- _Exercise instructions_
Note each line of the entries that includes "width". Then copy those lines.

- _Data records_
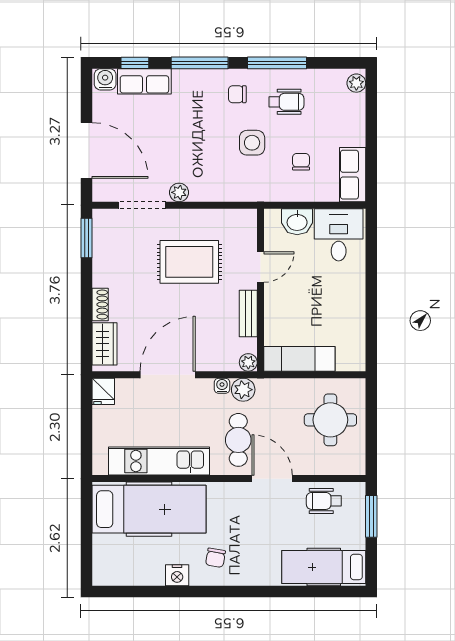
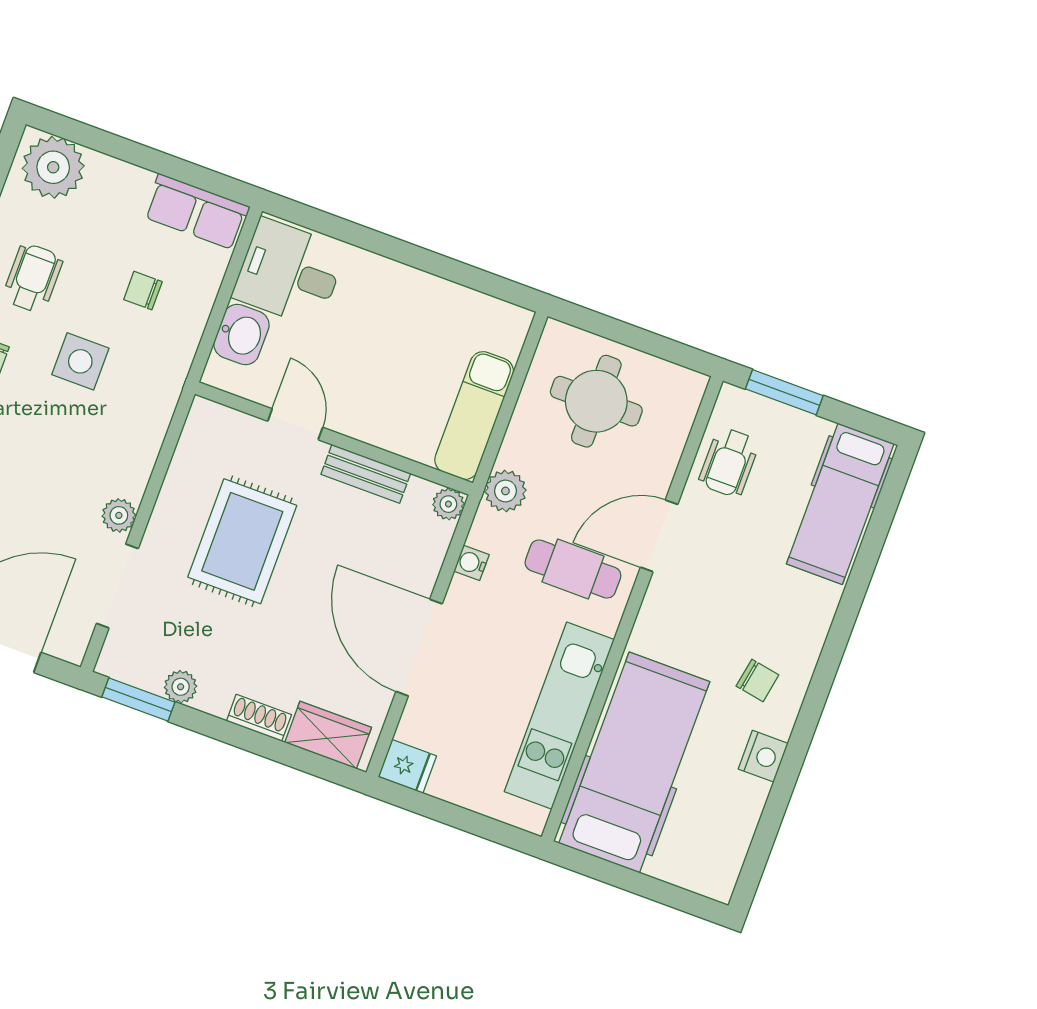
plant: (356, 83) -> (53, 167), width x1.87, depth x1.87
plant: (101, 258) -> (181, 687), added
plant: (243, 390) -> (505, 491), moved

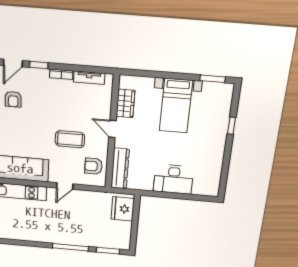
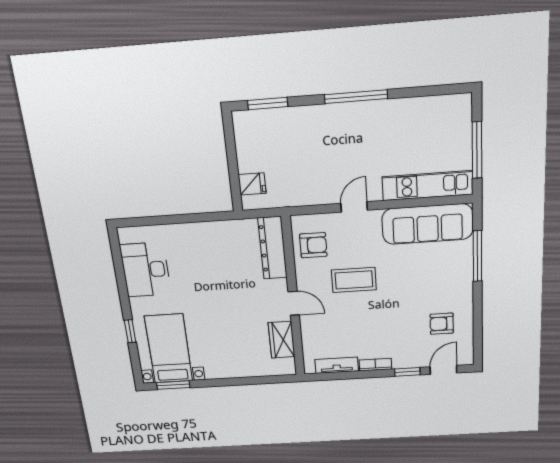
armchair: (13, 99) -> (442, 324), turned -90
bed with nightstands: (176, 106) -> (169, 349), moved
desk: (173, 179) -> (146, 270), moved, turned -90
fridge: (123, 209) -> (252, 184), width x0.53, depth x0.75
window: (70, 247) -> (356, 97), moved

- _Result below_
plant: (356, 83) -> (53, 167), width x1.87, depth x1.87
fridge: (123, 209) -> (252, 184), width x0.53, depth x0.75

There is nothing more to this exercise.